-- Collected data --

○ ○ ○ ○ ○

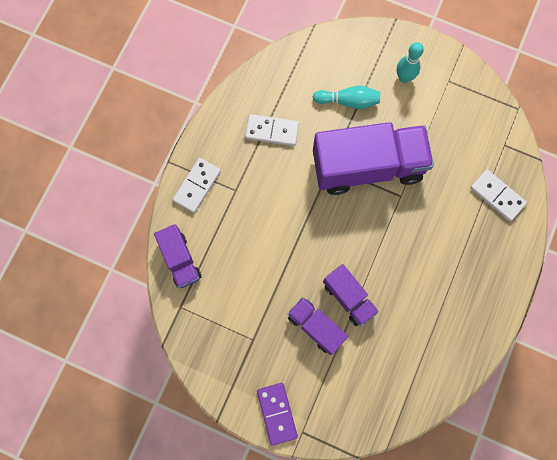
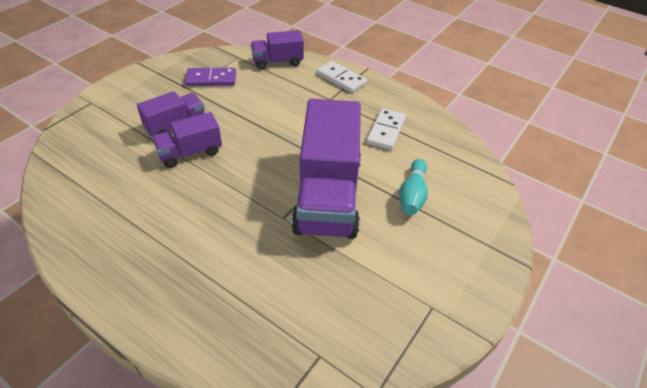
camera: 100 degrees right, 30 degrees down
(277, 413) = (117, 91): purple domino -> purple domino (211, 79)
(404, 77) = (440, 255): turquoise bowling pin -> none
(497, 196) = (246, 323): white domino -> none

○ ○ ○ ○ ○

-- Work item --
Go through the material above line by line and work out how many lines contain the word "none"; give only that number.

-- Answer to this exercise --
2